Scene geometry reasoning entries:
----------------------------------------

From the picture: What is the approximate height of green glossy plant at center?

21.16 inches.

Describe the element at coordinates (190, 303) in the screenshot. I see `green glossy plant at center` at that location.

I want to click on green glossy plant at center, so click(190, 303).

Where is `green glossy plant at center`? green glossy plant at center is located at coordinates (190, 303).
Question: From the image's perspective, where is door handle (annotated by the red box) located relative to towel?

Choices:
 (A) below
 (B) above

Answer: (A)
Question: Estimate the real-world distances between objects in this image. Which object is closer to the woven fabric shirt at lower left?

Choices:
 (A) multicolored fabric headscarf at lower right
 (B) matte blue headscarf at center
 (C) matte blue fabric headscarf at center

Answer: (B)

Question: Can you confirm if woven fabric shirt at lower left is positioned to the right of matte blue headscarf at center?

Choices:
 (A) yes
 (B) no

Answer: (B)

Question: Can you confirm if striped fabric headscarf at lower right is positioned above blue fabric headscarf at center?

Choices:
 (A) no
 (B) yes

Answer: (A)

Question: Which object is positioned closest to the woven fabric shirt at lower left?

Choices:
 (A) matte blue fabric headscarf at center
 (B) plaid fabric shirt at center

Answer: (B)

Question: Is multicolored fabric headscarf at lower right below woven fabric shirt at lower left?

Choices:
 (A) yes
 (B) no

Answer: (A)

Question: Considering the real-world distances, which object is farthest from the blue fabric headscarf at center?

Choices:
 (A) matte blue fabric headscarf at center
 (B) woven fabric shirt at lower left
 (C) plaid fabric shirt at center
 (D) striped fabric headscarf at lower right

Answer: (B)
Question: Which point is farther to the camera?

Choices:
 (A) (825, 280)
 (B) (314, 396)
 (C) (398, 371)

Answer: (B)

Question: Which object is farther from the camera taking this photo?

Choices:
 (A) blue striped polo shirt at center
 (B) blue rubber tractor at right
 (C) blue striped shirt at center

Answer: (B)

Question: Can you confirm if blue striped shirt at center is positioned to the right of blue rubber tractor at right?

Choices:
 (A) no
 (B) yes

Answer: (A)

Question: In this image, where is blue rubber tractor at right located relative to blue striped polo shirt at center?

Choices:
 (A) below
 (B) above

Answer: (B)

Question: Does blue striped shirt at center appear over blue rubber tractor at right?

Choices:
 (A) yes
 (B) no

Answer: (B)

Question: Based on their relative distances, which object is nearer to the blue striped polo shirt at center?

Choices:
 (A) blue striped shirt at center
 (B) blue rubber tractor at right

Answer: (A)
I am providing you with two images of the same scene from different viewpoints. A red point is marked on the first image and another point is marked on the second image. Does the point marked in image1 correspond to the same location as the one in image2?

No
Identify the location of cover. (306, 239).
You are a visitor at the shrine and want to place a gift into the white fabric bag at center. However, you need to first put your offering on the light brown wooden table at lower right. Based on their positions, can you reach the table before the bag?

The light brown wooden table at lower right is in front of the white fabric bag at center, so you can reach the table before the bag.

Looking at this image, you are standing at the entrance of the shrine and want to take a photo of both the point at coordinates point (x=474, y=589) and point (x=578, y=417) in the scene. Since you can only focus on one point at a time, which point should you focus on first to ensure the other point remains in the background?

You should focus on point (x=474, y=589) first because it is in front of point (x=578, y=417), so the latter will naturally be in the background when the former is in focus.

----------------------------------------

* Problem: Gather every line of the entries above that contains the word "Does". Case counts.

* Answer to this task:
Question: Does blue striped shirt at center appear over blue rubber tractor at right?
I am providing you with two images of the same scene from different viewpoints. A red point is marked on the first image and another point is marked on the second image. Does the point marked in image1 correspond to the same location as the one in image2?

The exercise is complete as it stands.